Return the part of the records that begins with the line containing "Tidebridge [423, 909]" and runs through the end of the records, repeating those lines exactly.
**** Source records
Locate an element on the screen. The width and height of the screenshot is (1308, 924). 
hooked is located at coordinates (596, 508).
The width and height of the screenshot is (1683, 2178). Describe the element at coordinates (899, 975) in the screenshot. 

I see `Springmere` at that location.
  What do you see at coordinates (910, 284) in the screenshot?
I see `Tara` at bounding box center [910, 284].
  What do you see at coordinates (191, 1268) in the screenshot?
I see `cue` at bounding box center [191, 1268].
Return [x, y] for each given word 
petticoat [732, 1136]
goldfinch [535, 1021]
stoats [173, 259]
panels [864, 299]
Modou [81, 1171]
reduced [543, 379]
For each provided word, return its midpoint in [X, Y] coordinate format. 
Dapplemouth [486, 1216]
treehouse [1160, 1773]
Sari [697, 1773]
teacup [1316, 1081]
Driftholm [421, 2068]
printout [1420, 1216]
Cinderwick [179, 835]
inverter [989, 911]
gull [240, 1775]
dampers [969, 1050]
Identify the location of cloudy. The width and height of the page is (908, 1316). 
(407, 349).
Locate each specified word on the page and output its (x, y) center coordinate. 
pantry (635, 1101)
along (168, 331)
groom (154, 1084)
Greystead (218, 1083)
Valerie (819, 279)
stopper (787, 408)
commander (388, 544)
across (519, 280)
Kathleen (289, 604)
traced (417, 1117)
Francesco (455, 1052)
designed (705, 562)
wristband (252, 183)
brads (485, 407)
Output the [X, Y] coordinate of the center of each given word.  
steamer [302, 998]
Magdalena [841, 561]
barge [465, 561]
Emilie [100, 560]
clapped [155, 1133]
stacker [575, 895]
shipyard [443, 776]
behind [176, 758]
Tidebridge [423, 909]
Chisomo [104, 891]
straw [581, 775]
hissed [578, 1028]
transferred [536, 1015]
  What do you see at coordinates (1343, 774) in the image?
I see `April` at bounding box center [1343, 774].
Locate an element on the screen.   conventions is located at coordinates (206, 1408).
********
■ **Response**
Tidebridge [423, 909]
Chisomo [104, 891]
straw [581, 775]
hissed [578, 1028]
transferred [536, 1015]
  What do you see at coordinates (1343, 774) in the image?
I see `April` at bounding box center [1343, 774].
Locate an element on the screen.   conventions is located at coordinates (206, 1408).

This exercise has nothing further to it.